**DATASET ENTRIES:**
Start of Block
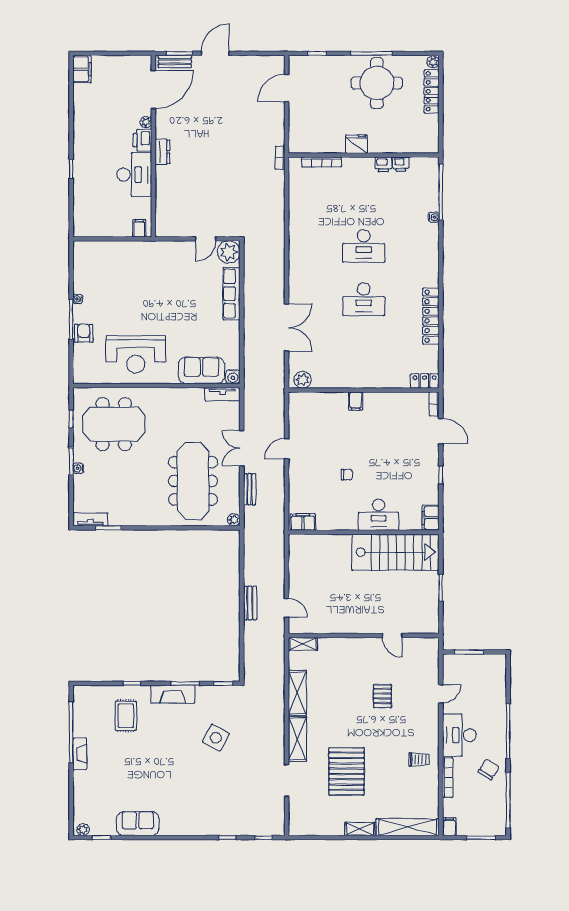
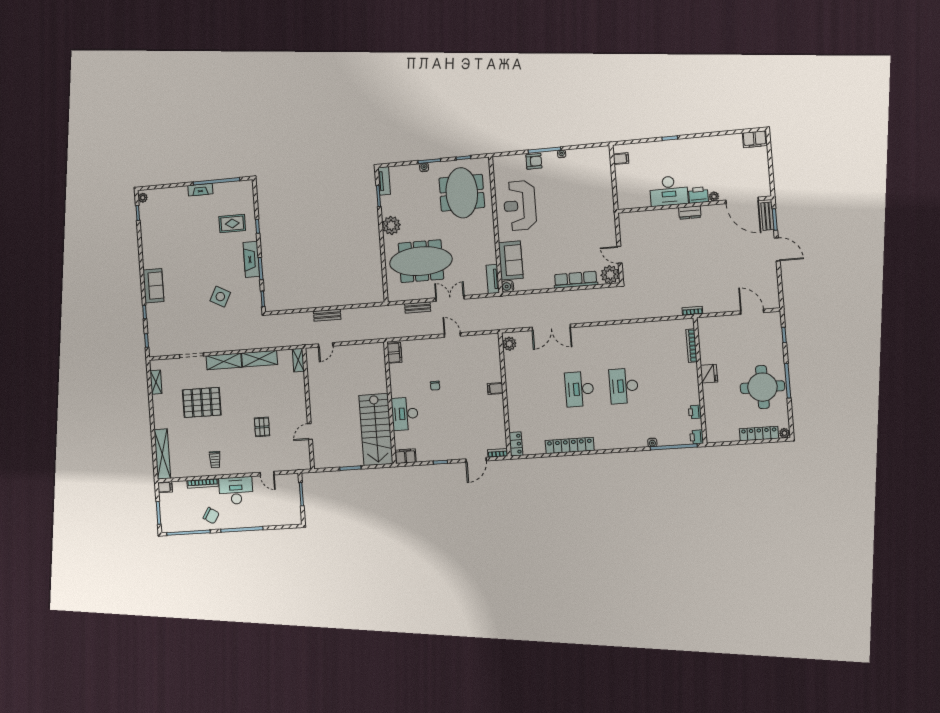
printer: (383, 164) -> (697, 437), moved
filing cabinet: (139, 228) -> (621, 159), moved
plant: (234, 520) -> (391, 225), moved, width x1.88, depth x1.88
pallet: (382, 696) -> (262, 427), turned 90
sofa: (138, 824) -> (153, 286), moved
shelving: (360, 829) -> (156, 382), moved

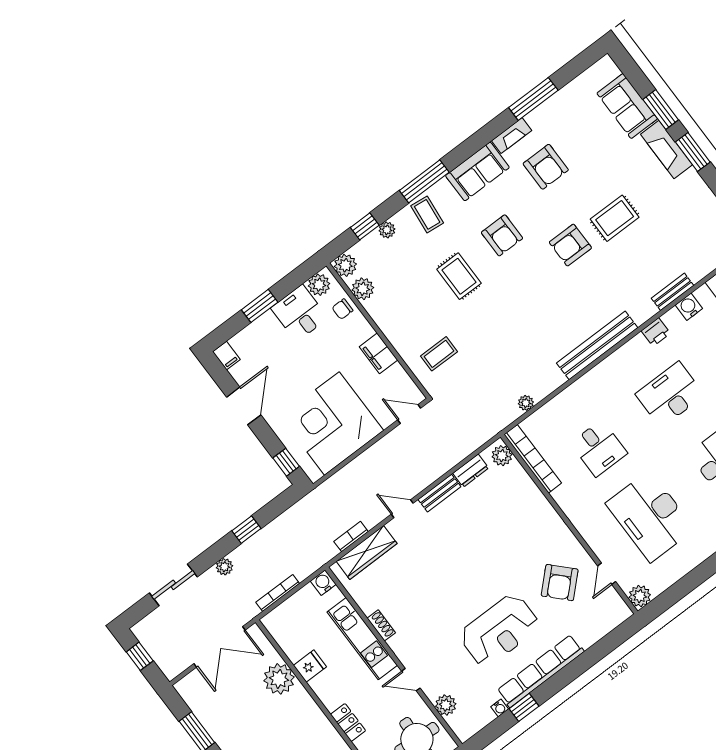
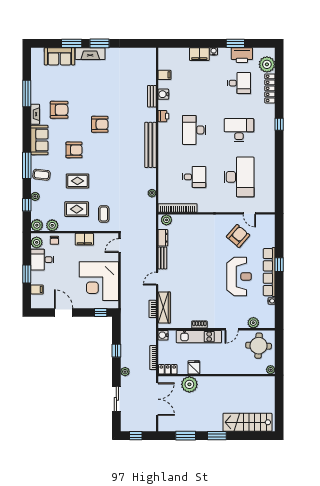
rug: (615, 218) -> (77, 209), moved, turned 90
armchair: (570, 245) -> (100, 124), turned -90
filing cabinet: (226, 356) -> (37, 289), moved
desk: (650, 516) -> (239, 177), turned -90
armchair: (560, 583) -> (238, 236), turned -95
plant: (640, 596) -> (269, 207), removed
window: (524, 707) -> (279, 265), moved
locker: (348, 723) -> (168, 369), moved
End of Block
Copy each line of the listing that carries the string "plant".

plant: (234, 520) -> (391, 225), moved, width x1.88, depth x1.88
plant: (640, 596) -> (269, 207), removed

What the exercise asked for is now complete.